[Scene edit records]
□ □ □

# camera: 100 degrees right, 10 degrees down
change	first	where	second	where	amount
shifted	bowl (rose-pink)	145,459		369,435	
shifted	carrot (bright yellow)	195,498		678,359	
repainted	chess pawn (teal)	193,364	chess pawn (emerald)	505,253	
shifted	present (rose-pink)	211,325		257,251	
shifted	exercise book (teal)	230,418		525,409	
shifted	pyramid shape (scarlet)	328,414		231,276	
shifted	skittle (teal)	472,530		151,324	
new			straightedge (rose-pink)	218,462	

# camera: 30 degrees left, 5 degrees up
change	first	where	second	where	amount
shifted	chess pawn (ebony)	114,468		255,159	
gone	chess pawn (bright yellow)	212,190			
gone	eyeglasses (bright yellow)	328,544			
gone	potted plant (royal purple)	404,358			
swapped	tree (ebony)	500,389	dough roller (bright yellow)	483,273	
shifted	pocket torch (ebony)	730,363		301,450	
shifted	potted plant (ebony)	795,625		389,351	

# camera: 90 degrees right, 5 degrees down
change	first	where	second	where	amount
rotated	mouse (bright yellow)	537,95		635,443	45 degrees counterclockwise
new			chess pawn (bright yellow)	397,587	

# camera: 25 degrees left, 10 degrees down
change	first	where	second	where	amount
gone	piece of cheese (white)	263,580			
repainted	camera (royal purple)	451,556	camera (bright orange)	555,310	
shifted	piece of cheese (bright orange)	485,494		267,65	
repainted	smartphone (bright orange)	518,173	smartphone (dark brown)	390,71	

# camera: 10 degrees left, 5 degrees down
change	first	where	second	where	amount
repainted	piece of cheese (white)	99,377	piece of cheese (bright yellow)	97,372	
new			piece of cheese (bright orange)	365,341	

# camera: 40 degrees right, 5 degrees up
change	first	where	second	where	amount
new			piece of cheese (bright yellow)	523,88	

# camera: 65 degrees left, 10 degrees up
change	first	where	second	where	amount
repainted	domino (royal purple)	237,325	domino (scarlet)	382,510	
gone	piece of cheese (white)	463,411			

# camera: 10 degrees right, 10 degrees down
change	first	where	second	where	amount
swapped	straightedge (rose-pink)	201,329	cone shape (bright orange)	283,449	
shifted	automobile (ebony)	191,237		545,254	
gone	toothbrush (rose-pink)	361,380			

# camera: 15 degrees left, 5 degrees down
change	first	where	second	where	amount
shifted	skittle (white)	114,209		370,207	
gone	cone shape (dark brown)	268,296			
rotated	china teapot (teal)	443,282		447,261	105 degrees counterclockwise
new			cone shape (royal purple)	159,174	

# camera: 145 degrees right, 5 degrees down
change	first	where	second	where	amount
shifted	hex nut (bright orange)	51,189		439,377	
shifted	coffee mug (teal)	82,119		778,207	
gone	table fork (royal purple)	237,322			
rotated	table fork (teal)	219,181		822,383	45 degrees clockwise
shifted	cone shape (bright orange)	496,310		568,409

□ □ □

## Your task
Each entry above should be output again, precisely as given.

## Task solution
# camera: 100 degrees right, 10 degrees down
change	first	where	second	where	amount
shifted	bowl (rose-pink)	145,459		369,435	
shifted	carrot (bright yellow)	195,498		678,359	
repainted	chess pawn (teal)	193,364	chess pawn (emerald)	505,253	
shifted	present (rose-pink)	211,325		257,251	
shifted	exercise book (teal)	230,418		525,409	
shifted	pyramid shape (scarlet)	328,414		231,276	
shifted	skittle (teal)	472,530		151,324	
new			straightedge (rose-pink)	218,462	

# camera: 30 degrees left, 5 degrees up
change	first	where	second	where	amount
shifted	chess pawn (ebony)	114,468		255,159	
gone	chess pawn (bright yellow)	212,190			
gone	eyeglasses (bright yellow)	328,544			
gone	potted plant (royal purple)	404,358			
swapped	tree (ebony)	500,389	dough roller (bright yellow)	483,273	
shifted	pocket torch (ebony)	730,363		301,450	
shifted	potted plant (ebony)	795,625		389,351	

# camera: 90 degrees right, 5 degrees down
change	first	where	second	where	amount
rotated	mouse (bright yellow)	537,95		635,443	45 degrees counterclockwise
new			chess pawn (bright yellow)	397,587	

# camera: 25 degrees left, 10 degrees down
change	first	where	second	where	amount
gone	piece of cheese (white)	263,580			
repainted	camera (royal purple)	451,556	camera (bright orange)	555,310	
shifted	piece of cheese (bright orange)	485,494		267,65	
repainted	smartphone (bright orange)	518,173	smartphone (dark brown)	390,71	

# camera: 10 degrees left, 5 degrees down
change	first	where	second	where	amount
repainted	piece of cheese (white)	99,377	piece of cheese (bright yellow)	97,372	
new			piece of cheese (bright orange)	365,341	

# camera: 40 degrees right, 5 degrees up
change	first	where	second	where	amount
new			piece of cheese (bright yellow)	523,88	

# camera: 65 degrees left, 10 degrees up
change	first	where	second	where	amount
repainted	domino (royal purple)	237,325	domino (scarlet)	382,510	
gone	piece of cheese (white)	463,411			

# camera: 10 degrees right, 10 degrees down
change	first	where	second	where	amount
swapped	straightedge (rose-pink)	201,329	cone shape (bright orange)	283,449	
shifted	automobile (ebony)	191,237		545,254	
gone	toothbrush (rose-pink)	361,380			

# camera: 15 degrees left, 5 degrees down
change	first	where	second	where	amount
shifted	skittle (white)	114,209		370,207	
gone	cone shape (dark brown)	268,296			
rotated	china teapot (teal)	443,282		447,261	105 degrees counterclockwise
new			cone shape (royal purple)	159,174	

# camera: 145 degrees right, 5 degrees down
change	first	where	second	where	amount
shifted	hex nut (bright orange)	51,189		439,377	
shifted	coffee mug (teal)	82,119		778,207	
gone	table fork (royal purple)	237,322			
rotated	table fork (teal)	219,181		822,383	45 degrees clockwise
shifted	cone shape (bright orange)	496,310		568,409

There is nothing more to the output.